• [GIVEN REQUEST]: Copy out the material below, swapping "Largo" for "Adagio" and changing nothing else. Leave the picture out.

• [ENTRIES SUPPLIED]:
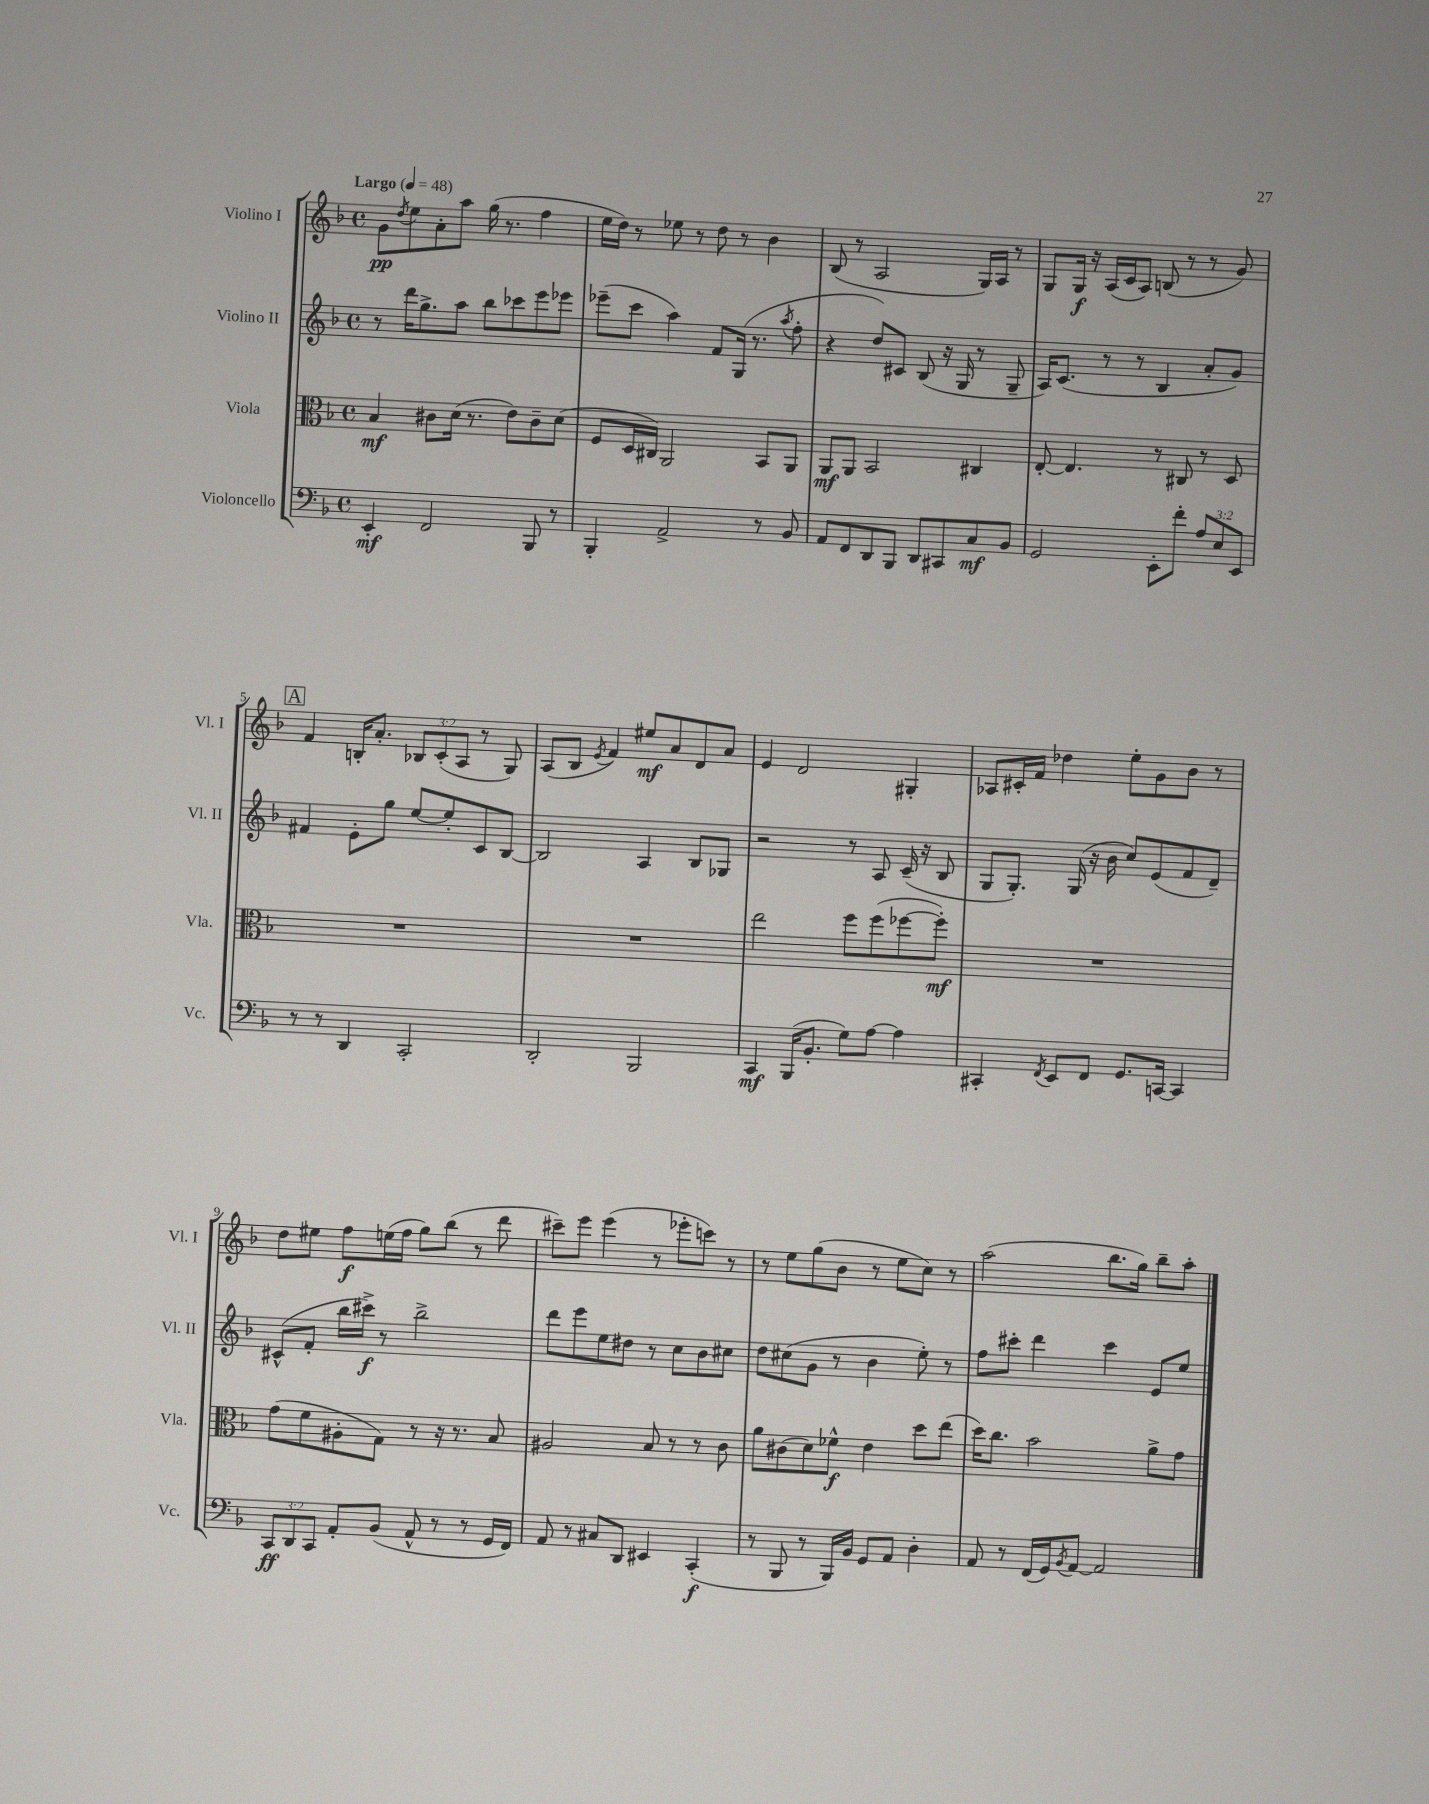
<<
\new StaffGroup <<
\new Staff = "s0" \with { instrumentName = "Violino I" shortInstrumentName = "Vl. I" } {
    \clef treble \key f \major \defaultTimeSignature \time 4/4 \override Staff.TupletNumber.text = #tuplet-number::calc-fraction-text \tempo "Largo" 4 = 48
    g'8\pp \acciaccatura { d''8 } e''8 a'8-. a''8 g''16( r8. f''4 |
    e''16 d''16) r8 ees''8 r8 d''8 r8 bes'4 |
    bes8( r8 a2 g16) a16 r8 |
    g8 g16\f r16 a16( c'16 a8) b8( r8 r8 g'8) |
    \mark \markup { \box "A" } f'4 b16-. a'8.-. \tuplet 3/2 { bes8 c'8-.( a8 } r8 g8) |
    a8( bes8 \acciaccatura { e'8 } f'4) eis''8\mf a'8 d'8 a'8 |
    e'4 d'2 gis4-. |
    aes8 cis'16-. f'16 des''4 e''8-. g'8 bes'8 r8 |
    d''8 eis''8 f''8\f e''16( f''16 g''8) bes''8( r8 d'''8 |
    cis'''8--) e'''8 e'''4( r8 ees'''8-. c'''8) r8 |
    r8 e''8 g''8( bes'8 r8 e''8 c''8) r8 |
    a''2( bes''8. g''16) bes''8-- a''8-. \bar "|." |
}
\new Staff = "s1" \with { instrumentName = "Violino II" shortInstrumentName = "Vl. II" } {
    \clef treble \key f \major \defaultTimeSignature \time 4/4
    r8 d'''16 g''8.-> a''8 bes''8 ces'''8 e'''8 ees'''8 |
    ees'''8--( c'''8 a''4) f'8 g16( r8. \acciaccatura { a''8 } f''8-. |
    r4 d''8) cis'8 bes8( r16 g16 r8 g8-- |
    a16) c'8.( r8 r8 bes4 a'8-. g'8) |
    \mark \markup { \box "A" } fis'4 e'8-. g''8 e''8~ e''8-. c'8 bes8~ |
    bes2 a4 bes8 ges8 |
    r2 r8 a8 c'16--( r16 bes8 |
    g8 g8.-.) g16( r16 bes'16 c''8) e'8( f'8 d'8--) |
    cis'8-^( f'8-. bes''16 cis'''16->\f) r8 bes''2-> |
    d'''8 e'''8 e''8 dis''8 r8 c''8 bes'8 cis''8 |
    d''8 cis''8( g'8 r8 bes'4 e''8-.) r8 |
    f''8 cis'''8-. d'''4 cis'''4 e'8 e''8 \bar "|." |
}
\new Staff = "s2" \with { instrumentName = "Viola" shortInstrumentName = "Vla." } {
    \clef alto \key f \major \defaultTimeSignature \time 4/4
    bes4\mf cis'8 d'16( r8. e'8) cis'8-- d'8( |
    f8 d16 cis16) a,2 bes,8 a,8 |
    a,8\mf a,8 bes,2 cis4 |
    e8~-. e4. r8 cis8 r8 d8 |
    \mark \markup { \box "A" } R1 |
    R1 |
    e''2 f''8 f''8( fes''8~ fes''8-.\mf) |
    R1 |
    g'8( f'8 ais8-. g8) r8 r16 r8. bes8 |
    ais2 bes8 r8 r8 c'8 |
    a'8 cis'8( d'8) fes'8-^\f e'4 d''8 e''8( |
    d''16) c''8. bes'2 a'8-> g'8 \bar "|." |
}
\new Staff = "s3" \with { instrumentName = "Violoncello" shortInstrumentName = "Vc." } {
    \clef bass \key f \major \defaultTimeSignature \time 4/4 \override Staff.TupletNumber.text = #tuplet-number::calc-fraction-text
    e,4-.\mf f,2 bes,,8 r8 |
    bes,,4-. a,2-> r8 bes,8 |
    a,8 f,8 d,8 bes,,8 d,8 cis,8 c8\mf bes,8 |
    g,2 e,8-. f'8-. \tuplet 3/2 { a8 e8 e,8 } |
    \mark \markup { \box "A" } r8 r8 d,4 c,2-. |
    d,2-. bes,,2 |
    c,4\mf bes,,16( bes,8.-. g8) a8~ a4 |
    cis,4-. \acciaccatura { f,8 } e,8 f,8 g,8. c,16~ c,4 |
    \tuplet 3/2 { c,8\ff d,8 c,8 } a,8-. bes,8( a,8-^ r8 r8 g,16 f,16) |
    a,8 r8 cis8 d,8 eis,4 c,4-.\f( |
    r8 bes,,8 r8 bes,,16) bes,16 g,8 a,8 d4-. |
    a,8 r8 f,16( g,16) \acciaccatura { bes,8 } a,8~ a,2 \bar "|." |
}
>>
>>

• [ANSWER FOR THE TASK]:
<<
\new StaffGroup <<
\new Staff = "s0" \with { instrumentName = "Violino I" shortInstrumentName = "Vl. I" } {
    \clef treble \key f \major \defaultTimeSignature \time 4/4 \override Staff.TupletNumber.text = #tuplet-number::calc-fraction-text \tempo "Adagio" 4 = 48
    g'8\pp \acciaccatura { d''8 } e''8 a'8-. a''8 g''16( r8. f''4 |
    e''16 d''16) r8 ees''8 r8 d''8 r8 bes'4 |
    bes8( r8 a2 g16) a16 r8 |
    g8 g16\f r16 a16( c'16 a8) b8( r8 r8 g'8) |
    \mark \markup { \box "A" } f'4 b16-. a'8.-. \tuplet 3/2 { bes8 c'8-.( a8 } r8 g8) |
    a8( bes8 \acciaccatura { e'8 } f'4) eis''8\mf a'8 d'8 a'8 |
    e'4 d'2 gis4-. |
    aes8 cis'16-. f'16 des''4 e''8-. g'8 bes'8 r8 |
    d''8 eis''8 f''8\f e''16( f''16 g''8) bes''8( r8 d'''8 |
    cis'''8--) e'''8 e'''4( r8 ees'''8-. c'''8) r8 |
    r8 e''8 g''8( bes'8 r8 e''8 c''8) r8 |
    a''2( bes''8. g''16) bes''8-- a''8-. \bar "|." |
}
\new Staff = "s1" \with { instrumentName = "Violino II" shortInstrumentName = "Vl. II" } {
    \clef treble \key f \major \defaultTimeSignature \time 4/4
    r8 d'''16 g''8.-> a''8 bes''8 ces'''8 e'''8 ees'''8 |
    ees'''8--( c'''8 a''4) f'8 g16( r8. \acciaccatura { a''8 } f''8-. |
    r4 d''8) cis'8 bes8( r16 g16 r8 g8-- |
    a16) c'8.( r8 r8 bes4 a'8-. g'8) |
    \mark \markup { \box "A" } fis'4 e'8-. g''8 e''8~ e''8-. c'8 bes8~ |
    bes2 a4 bes8 ges8 |
    r2 r8 a8 c'16--( r16 bes8 |
    g8 g8.-.) g16( r16 bes'16 c''8) e'8( f'8 d'8--) |
    cis'8-^( f'8-. bes''16 cis'''16->\f) r8 bes''2-> |
    d'''8 e'''8 e''8 dis''8 r8 c''8 bes'8 cis''8 |
    d''8 cis''8( g'8 r8 bes'4 e''8-.) r8 |
    f''8 cis'''8-. d'''4 cis'''4 e'8 e''8 \bar "|." |
}
\new Staff = "s2" \with { instrumentName = "Viola" shortInstrumentName = "Vla." } {
    \clef alto \key f \major \defaultTimeSignature \time 4/4
    bes4\mf cis'8 d'16( r8. e'8) cis'8-- d'8( |
    f8 d16 cis16) a,2 bes,8 a,8 |
    a,8\mf a,8 bes,2 cis4 |
    e8~-. e4. r8 cis8 r8 d8 |
    \mark \markup { \box "A" } R1 |
    R1 |
    e''2 f''8 f''8( fes''8~ fes''8-.\mf) |
    R1 |
    g'8( f'8 ais8-. g8) r8 r16 r8. bes8 |
    ais2 bes8 r8 r8 c'8 |
    a'8 cis'8( d'8) fes'8-^\f e'4 d''8 e''8( |
    d''16) c''8. bes'2 a'8-> g'8 \bar "|." |
}
\new Staff = "s3" \with { instrumentName = "Violoncello" shortInstrumentName = "Vc." } {
    \clef bass \key f \major \defaultTimeSignature \time 4/4 \override Staff.TupletNumber.text = #tuplet-number::calc-fraction-text
    e,4-.\mf f,2 bes,,8 r8 |
    bes,,4-. a,2-> r8 bes,8 |
    a,8 f,8 d,8 bes,,8 d,8 cis,8 c8\mf bes,8 |
    g,2 e,8-. f'8-. \tuplet 3/2 { a8 e8 e,8 } |
    \mark \markup { \box "A" } r8 r8 d,4 c,2-. |
    d,2-. bes,,2 |
    c,4\mf bes,,16( bes,8.-. g8) a8~ a4 |
    cis,4-. \acciaccatura { f,8 } e,8 f,8 g,8. c,16~ c,4 |
    \tuplet 3/2 { c,8\ff d,8 c,8 } a,8-. bes,8( a,8-^ r8 r8 g,16 f,16) |
    a,8 r8 cis8 d,8 eis,4 c,4-.\f( |
    r8 bes,,8 r8 bes,,16) bes,16 g,8 a,8 d4-. |
    a,8 r8 f,16( g,16) \acciaccatura { bes,8 } a,8~ a,2 \bar "|." |
}
>>
>>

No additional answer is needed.